Directions:
Lay out every line of the records below as a Markdown table with the columns Row and Shape change, numbering the rows and skipping any blank lines. Leave the pictures out of the table.

◆ ◆ ◆

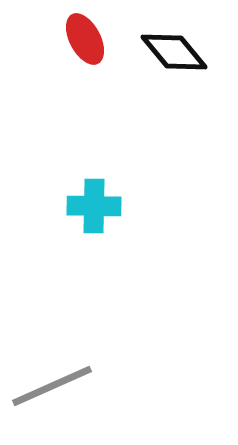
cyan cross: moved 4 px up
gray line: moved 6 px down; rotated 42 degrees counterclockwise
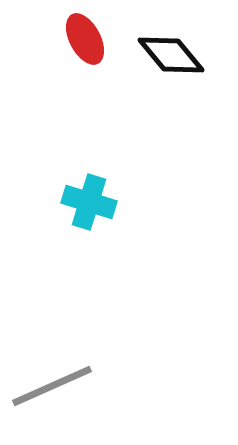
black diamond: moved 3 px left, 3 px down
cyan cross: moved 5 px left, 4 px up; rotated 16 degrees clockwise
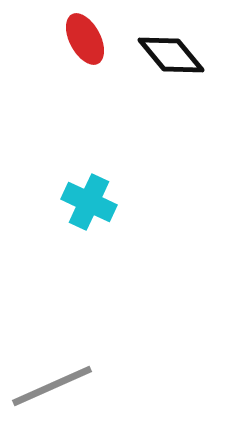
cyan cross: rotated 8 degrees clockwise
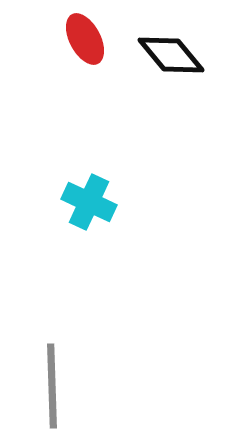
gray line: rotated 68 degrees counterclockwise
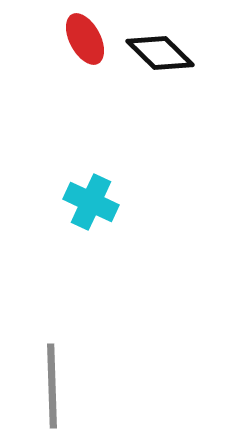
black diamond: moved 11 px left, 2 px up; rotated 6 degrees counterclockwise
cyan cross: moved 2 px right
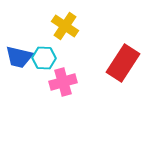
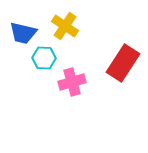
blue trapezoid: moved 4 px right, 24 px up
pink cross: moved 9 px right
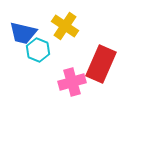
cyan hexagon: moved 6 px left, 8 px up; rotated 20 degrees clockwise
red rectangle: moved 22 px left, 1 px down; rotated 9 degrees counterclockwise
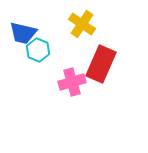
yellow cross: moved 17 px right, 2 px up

◆ ◆ ◆

Response:
| Row | Shape change |
|---|---|
| 1 | cyan cross: moved 4 px up |
| 2 | gray line: moved 6 px down; rotated 42 degrees counterclockwise |
| 3 | black diamond: moved 3 px left, 3 px down |
| 4 | cyan cross: moved 5 px left, 4 px up; rotated 16 degrees clockwise |
| 5 | cyan cross: rotated 8 degrees clockwise |
| 6 | gray line: rotated 68 degrees counterclockwise |
| 7 | black diamond: moved 11 px left, 2 px up; rotated 6 degrees counterclockwise |
| 8 | cyan cross: moved 2 px right |
| 9 | blue trapezoid: moved 4 px right, 24 px up |
| 10 | pink cross: moved 9 px right |
| 11 | cyan hexagon: moved 6 px left, 8 px up; rotated 20 degrees clockwise |
| 12 | red rectangle: moved 22 px left, 1 px down; rotated 9 degrees counterclockwise |
| 13 | yellow cross: moved 17 px right, 2 px up |